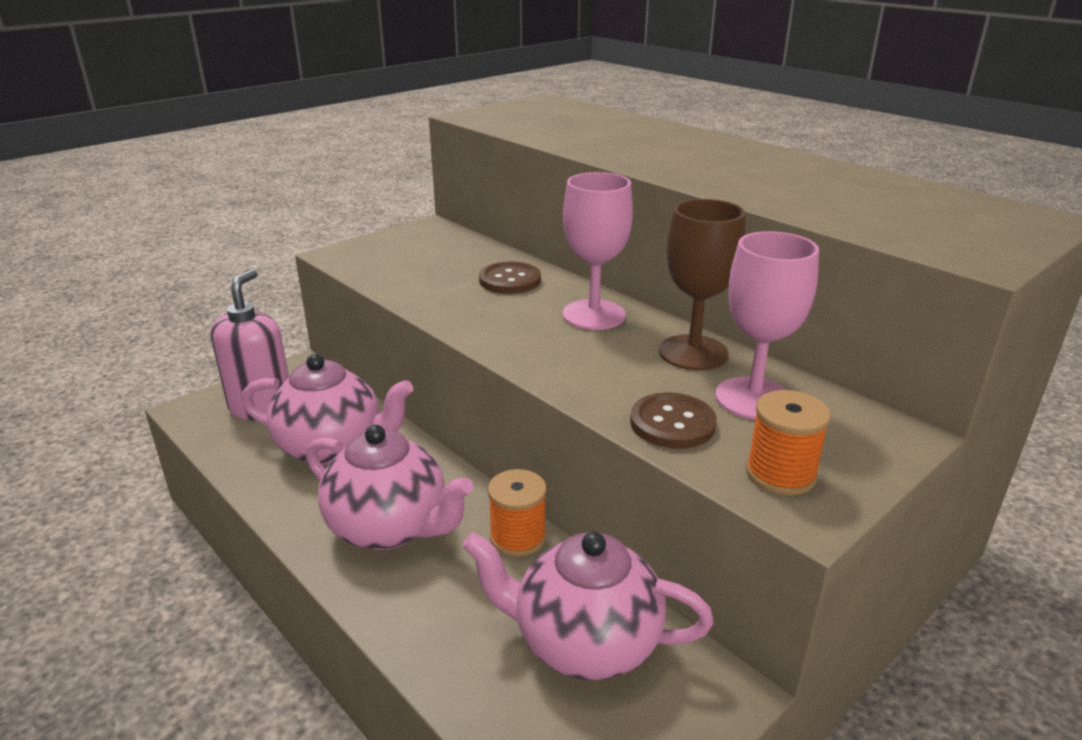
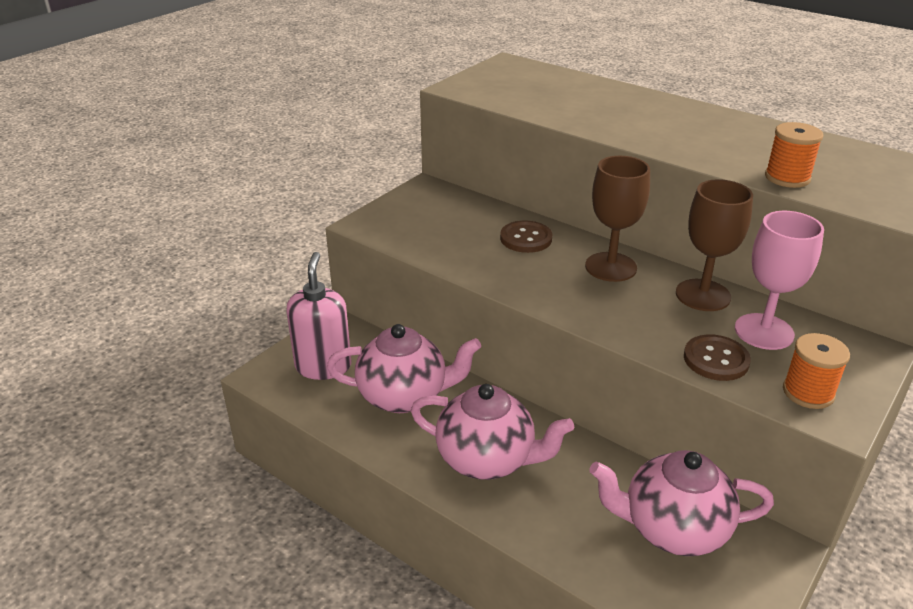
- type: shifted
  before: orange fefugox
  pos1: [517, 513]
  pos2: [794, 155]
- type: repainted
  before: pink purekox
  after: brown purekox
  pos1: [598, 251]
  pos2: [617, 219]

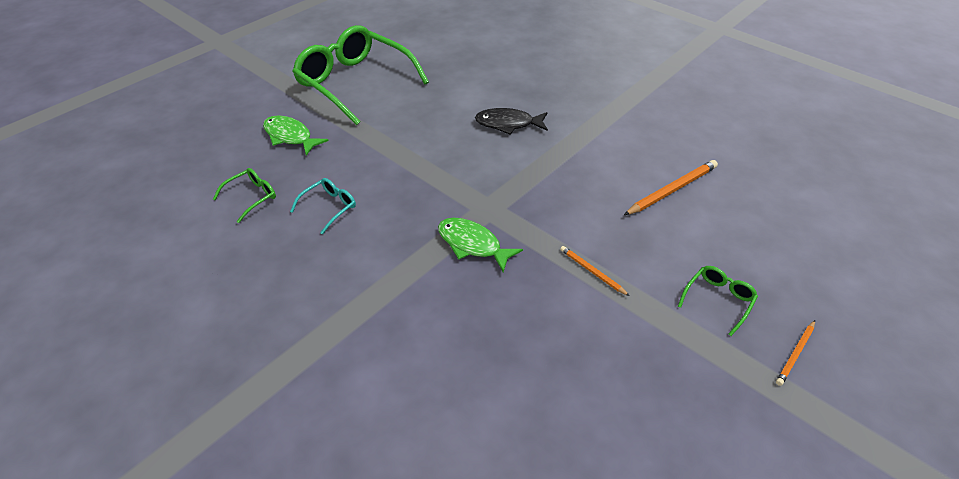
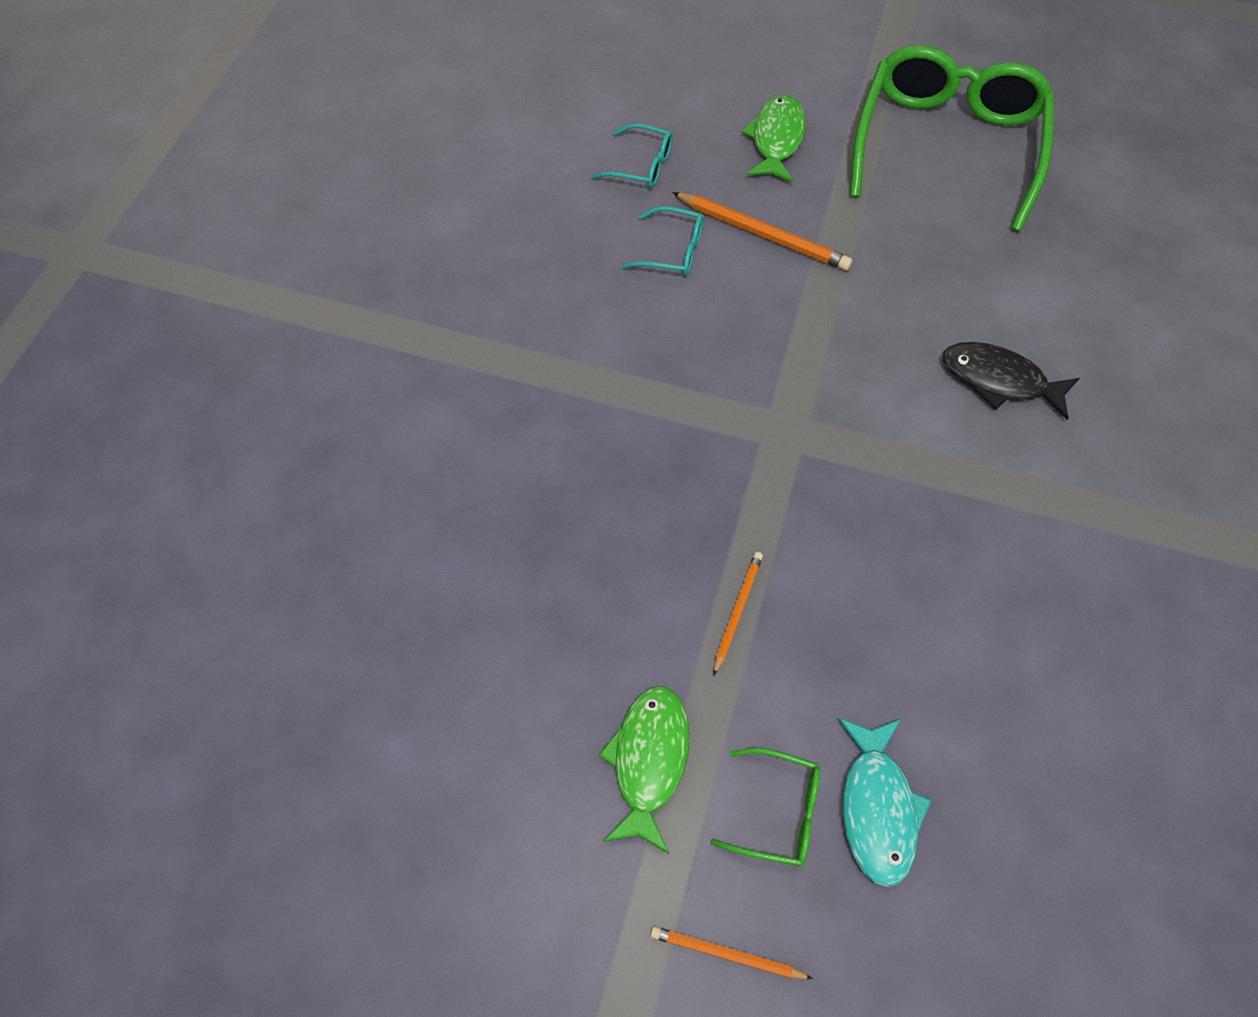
- type: repainted
  before: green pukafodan
  after: turquoise pukafodan
  pos1: [244, 195]
  pos2: [632, 155]
- type: shifted
  before: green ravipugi
  pos1: [480, 245]
  pos2: [644, 770]
- type: rotated
  before: black ravipugi
  pos1: [511, 121]
  pos2: [1011, 381]
  turn: -45
- type: shifted
  before: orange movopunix
  pos1: [671, 187]
  pos2: [762, 231]
- type: new
  after: turquoise ravipugi
  pos2: [885, 802]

▶ [TASK TO COMPLETE]
Your copy must hold exactly the lines from the one with "after: brown purekox" to the end of the records above, both included, and no pictures.

▶ [EXPECTED ANSWER]
  after: brown purekox
  pos1: [598, 251]
  pos2: [617, 219]

- type: repainted
  before: green pukafodan
  after: turquoise pukafodan
  pos1: [244, 195]
  pos2: [632, 155]
- type: shifted
  before: green ravipugi
  pos1: [480, 245]
  pos2: [644, 770]
- type: rotated
  before: black ravipugi
  pos1: [511, 121]
  pos2: [1011, 381]
  turn: -45
- type: shifted
  before: orange movopunix
  pos1: [671, 187]
  pos2: [762, 231]
- type: new
  after: turquoise ravipugi
  pos2: [885, 802]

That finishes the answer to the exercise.